-------- DATA SECTION
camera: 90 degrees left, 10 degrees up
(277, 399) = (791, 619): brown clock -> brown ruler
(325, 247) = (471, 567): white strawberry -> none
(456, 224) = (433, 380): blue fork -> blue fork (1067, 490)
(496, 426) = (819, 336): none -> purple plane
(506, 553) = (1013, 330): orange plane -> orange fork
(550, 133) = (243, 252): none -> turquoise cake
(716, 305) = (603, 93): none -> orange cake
----------------
-------- DATA SECTION
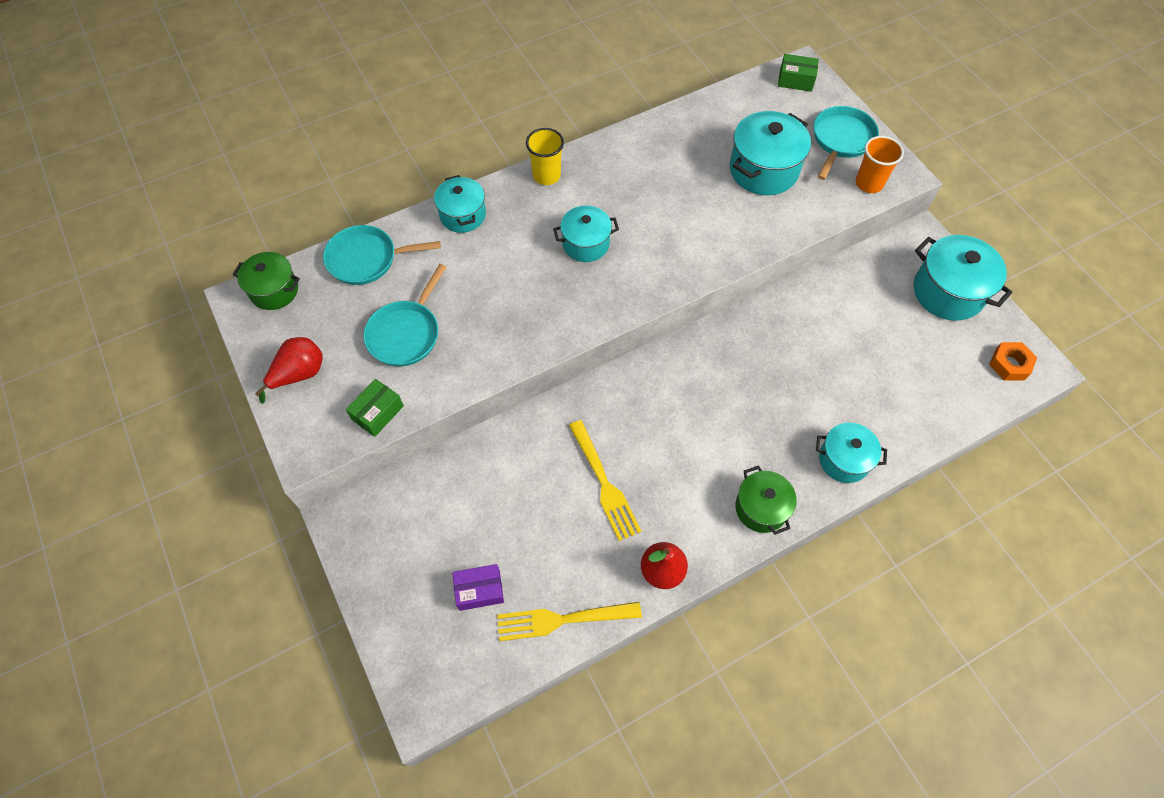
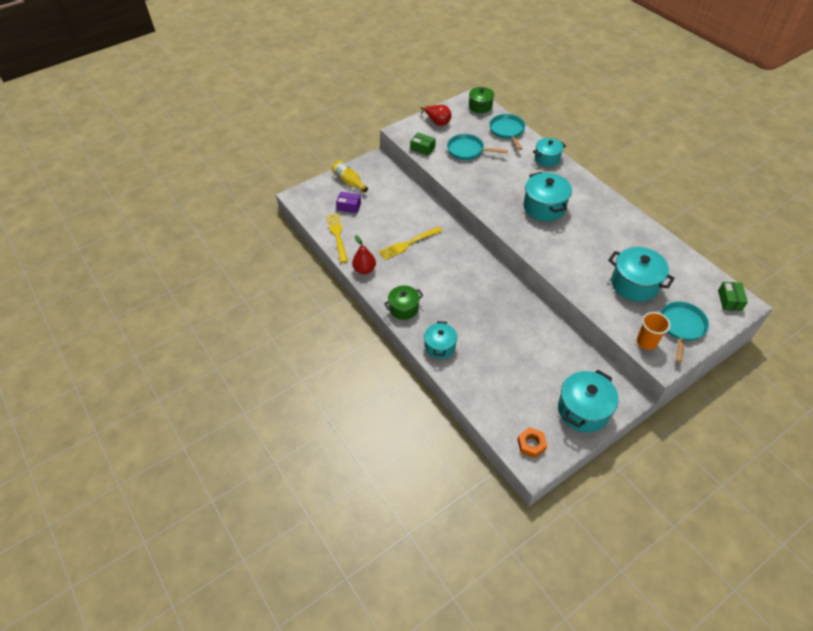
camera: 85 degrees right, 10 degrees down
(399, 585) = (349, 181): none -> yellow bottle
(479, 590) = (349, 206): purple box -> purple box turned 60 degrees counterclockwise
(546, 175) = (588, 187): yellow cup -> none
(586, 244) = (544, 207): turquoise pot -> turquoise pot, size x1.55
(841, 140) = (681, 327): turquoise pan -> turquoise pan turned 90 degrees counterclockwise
----------------
-------- DATA SECTION
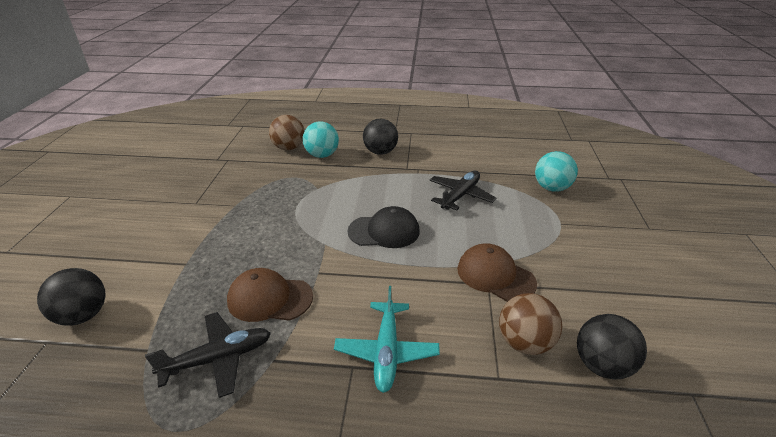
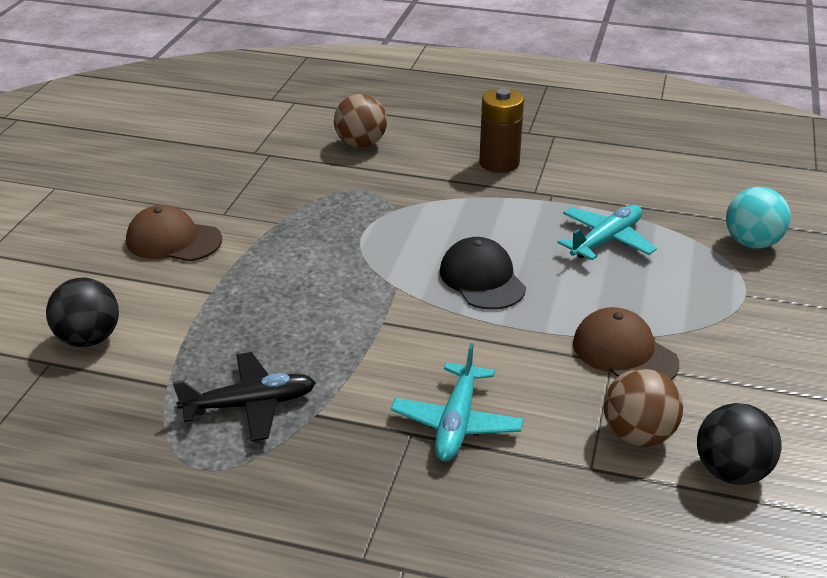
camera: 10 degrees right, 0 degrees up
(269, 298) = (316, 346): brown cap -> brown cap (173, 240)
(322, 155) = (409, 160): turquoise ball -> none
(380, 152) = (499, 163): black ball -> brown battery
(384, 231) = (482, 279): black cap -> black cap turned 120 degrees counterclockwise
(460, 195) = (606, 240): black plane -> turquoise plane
----------------
■ THE TASK: Where does the string "fork" occur in the material? Copy every line where it does.

■ ANSWER:
(456, 224) = (433, 380): blue fork -> blue fork (1067, 490)
(506, 553) = (1013, 330): orange plane -> orange fork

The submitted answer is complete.